Dataset entries:
____________________

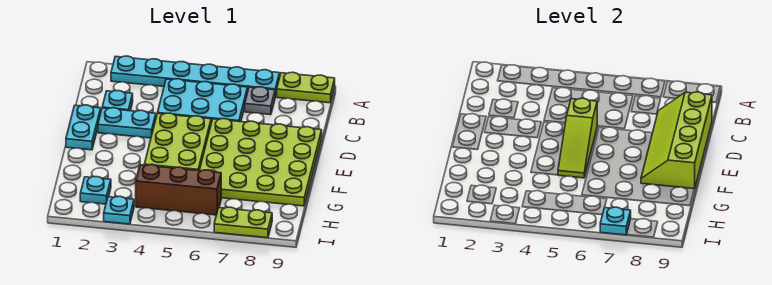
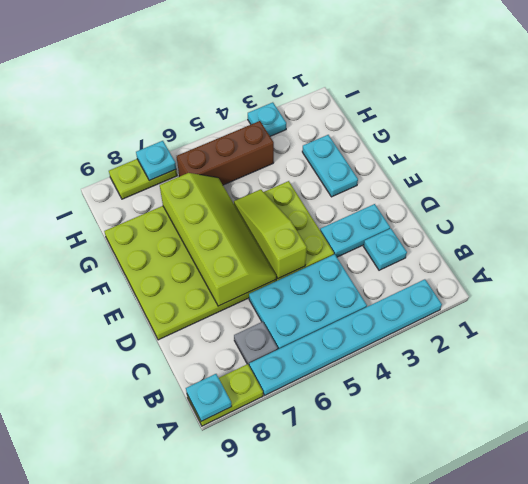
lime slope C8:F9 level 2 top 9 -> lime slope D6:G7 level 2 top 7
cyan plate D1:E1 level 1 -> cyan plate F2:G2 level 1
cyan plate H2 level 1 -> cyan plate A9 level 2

____________________

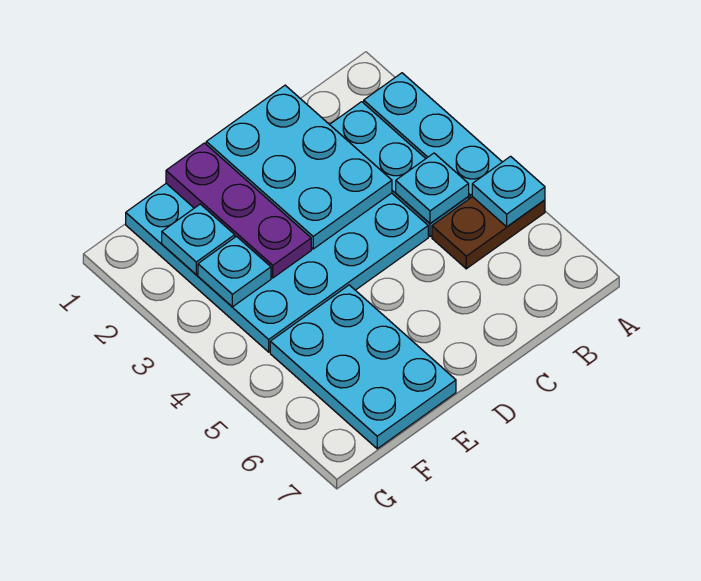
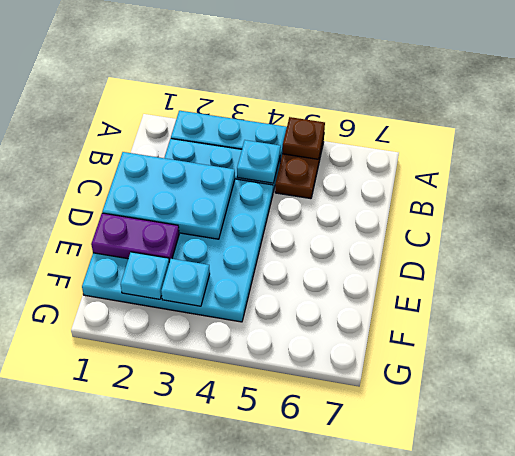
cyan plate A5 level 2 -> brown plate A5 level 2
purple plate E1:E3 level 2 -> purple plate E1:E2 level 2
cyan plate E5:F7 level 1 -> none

____________________

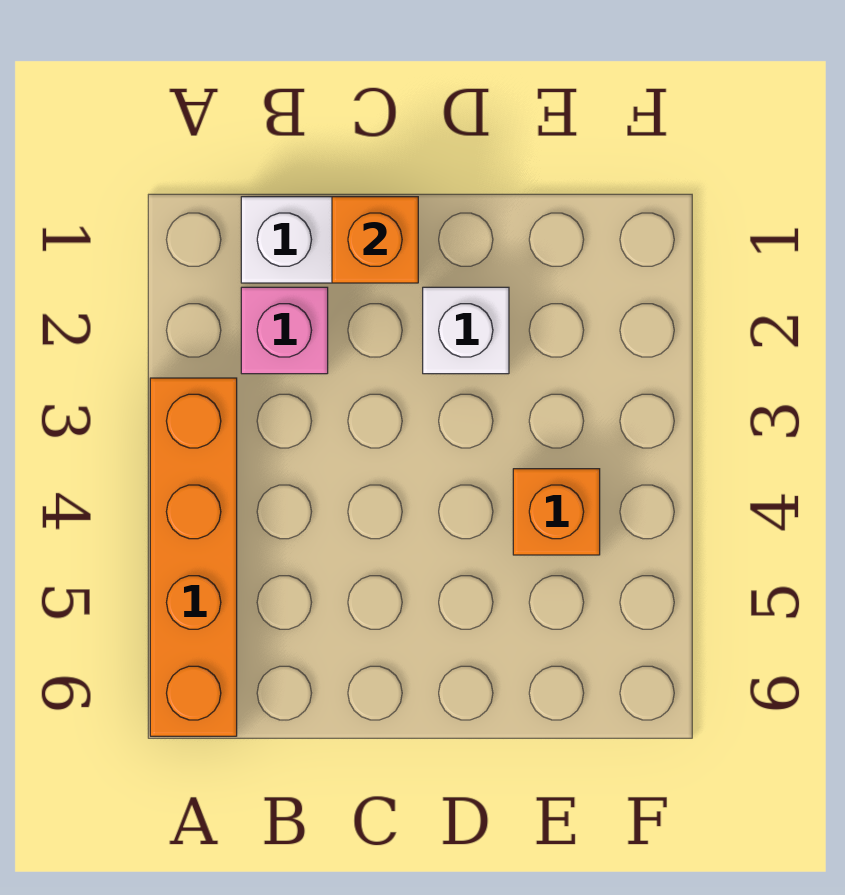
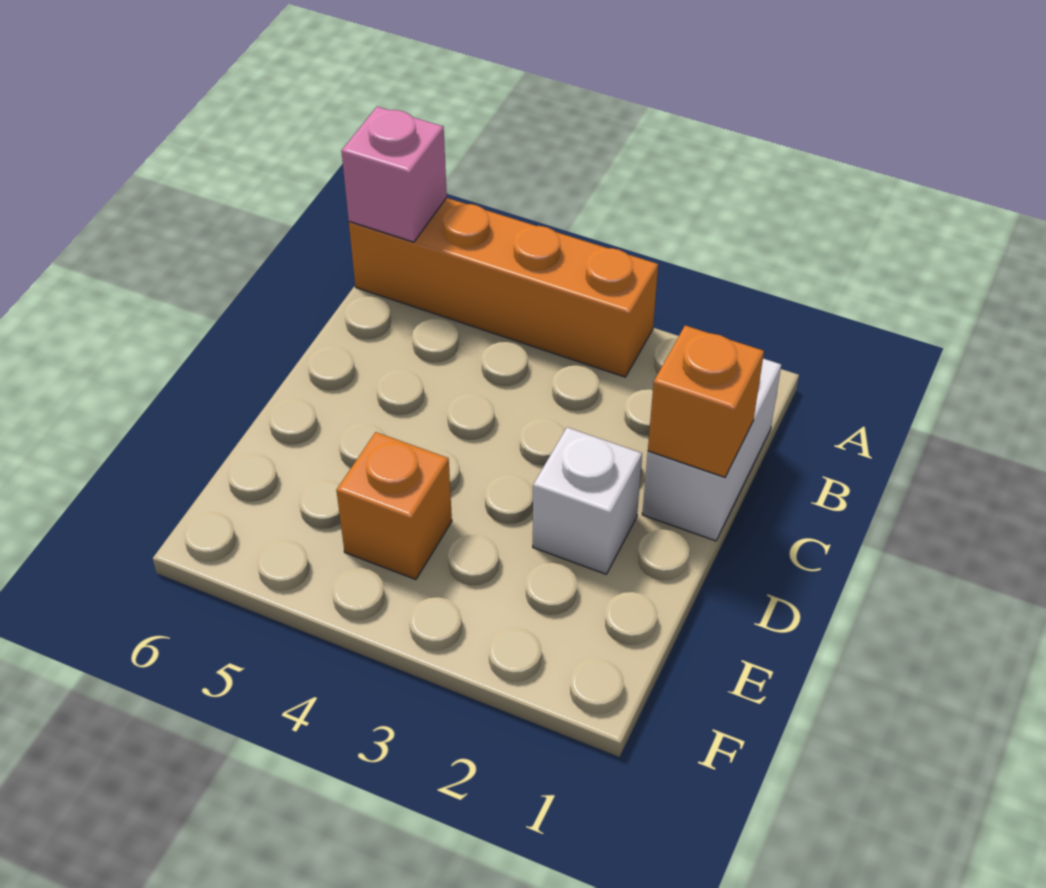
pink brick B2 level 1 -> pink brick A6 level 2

____________________

What the exercise asks: Retype only the lines above between the line with "lime slope C8:F9" and the line with "cyan plate H2", counting those two lines as well, and keep every character as it is.

Solution:
lime slope C8:F9 level 2 top 9 -> lime slope D6:G7 level 2 top 7
cyan plate D1:E1 level 1 -> cyan plate F2:G2 level 1
cyan plate H2 level 1 -> cyan plate A9 level 2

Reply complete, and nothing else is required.